Object change descriptions:
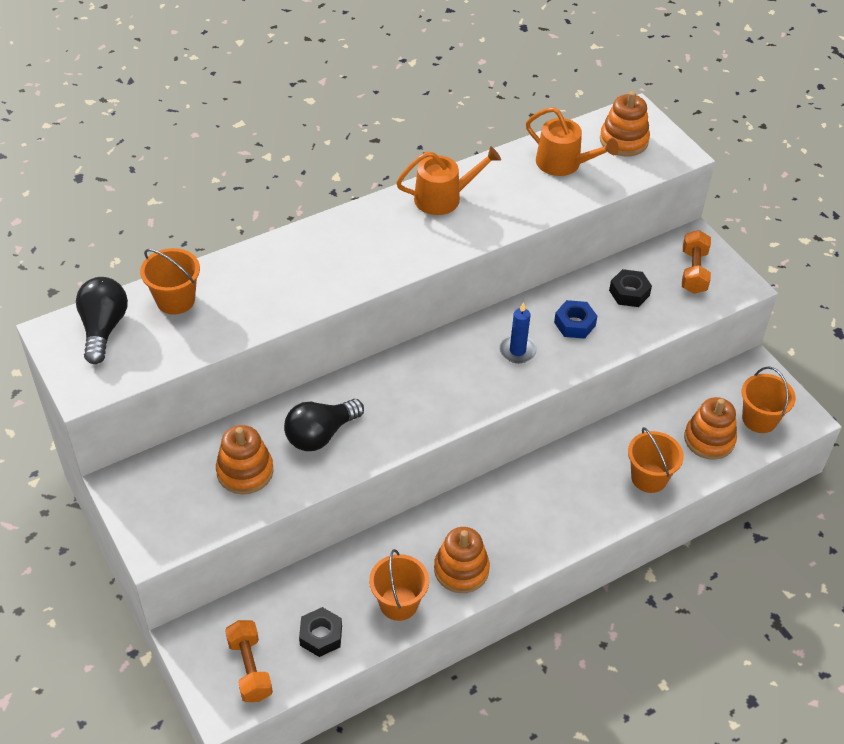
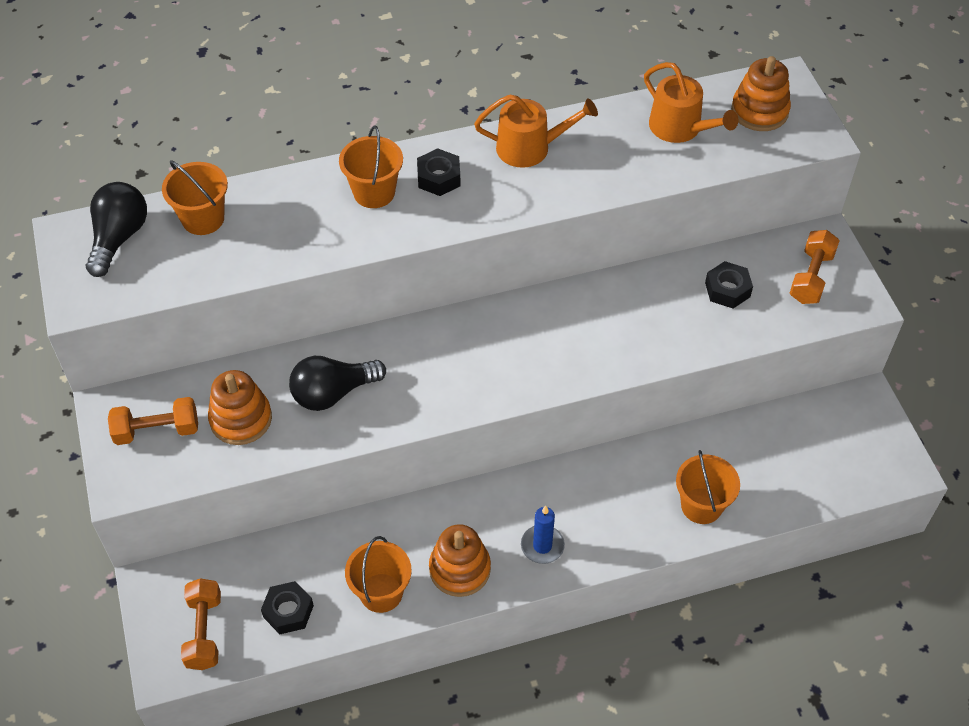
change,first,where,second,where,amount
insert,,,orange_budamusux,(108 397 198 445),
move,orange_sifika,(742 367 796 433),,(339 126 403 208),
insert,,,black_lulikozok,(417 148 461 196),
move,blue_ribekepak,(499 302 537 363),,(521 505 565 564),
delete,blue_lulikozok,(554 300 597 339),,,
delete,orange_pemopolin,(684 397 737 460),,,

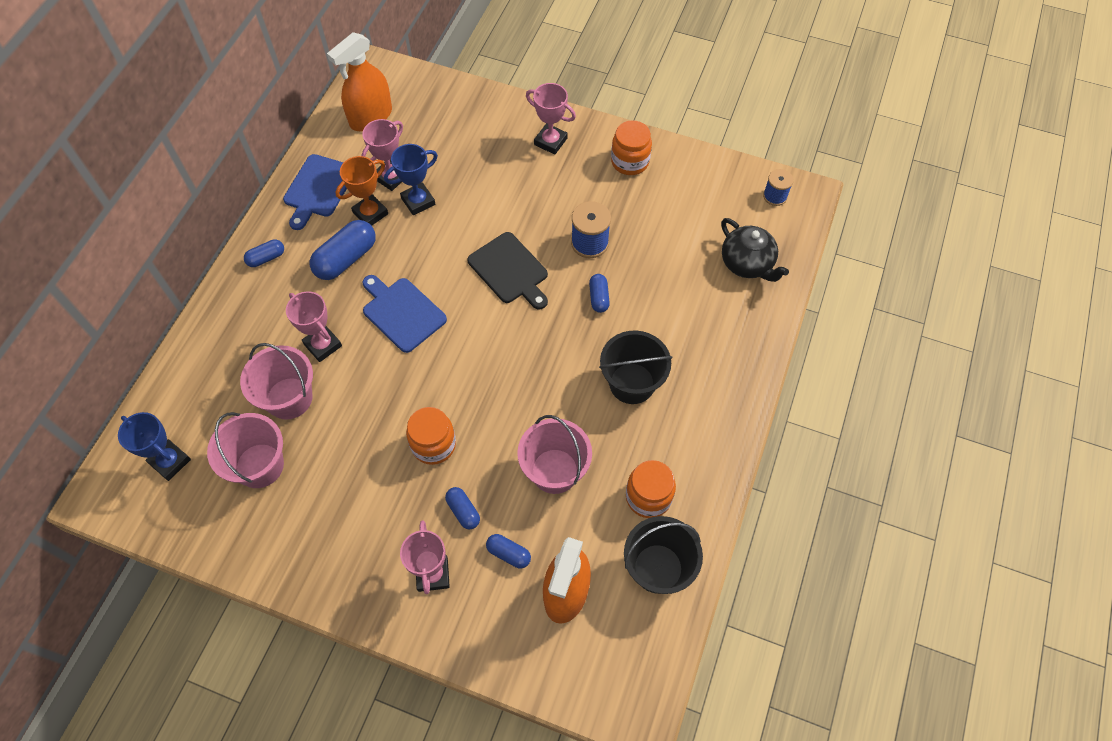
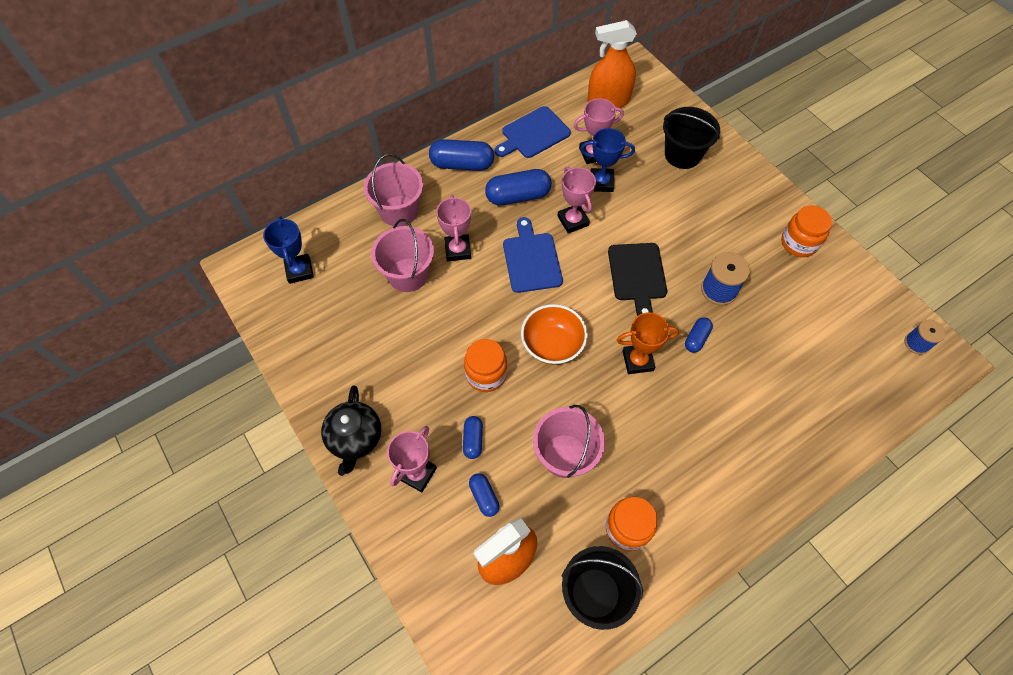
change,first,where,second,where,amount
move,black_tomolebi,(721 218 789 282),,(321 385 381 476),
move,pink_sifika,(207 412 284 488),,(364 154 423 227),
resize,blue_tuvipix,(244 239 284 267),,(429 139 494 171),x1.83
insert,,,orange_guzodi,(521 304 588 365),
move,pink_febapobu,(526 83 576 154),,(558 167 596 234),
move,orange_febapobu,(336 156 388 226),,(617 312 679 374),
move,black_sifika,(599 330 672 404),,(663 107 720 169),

### Exercise instructions:
Reproduce every record above exactly as given, excluding pictures from the result.

### Task result:
change,first,where,second,where,amount
insert,,,orange_budamusux,(108 397 198 445),
move,orange_sifika,(742 367 796 433),,(339 126 403 208),
insert,,,black_lulikozok,(417 148 461 196),
move,blue_ribekepak,(499 302 537 363),,(521 505 565 564),
delete,blue_lulikozok,(554 300 597 339),,,
delete,orange_pemopolin,(684 397 737 460),,,

change,first,where,second,where,amount
move,black_tomolebi,(721 218 789 282),,(321 385 381 476),
move,pink_sifika,(207 412 284 488),,(364 154 423 227),
resize,blue_tuvipix,(244 239 284 267),,(429 139 494 171),x1.83
insert,,,orange_guzodi,(521 304 588 365),
move,pink_febapobu,(526 83 576 154),,(558 167 596 234),
move,orange_febapobu,(336 156 388 226),,(617 312 679 374),
move,black_sifika,(599 330 672 404),,(663 107 720 169),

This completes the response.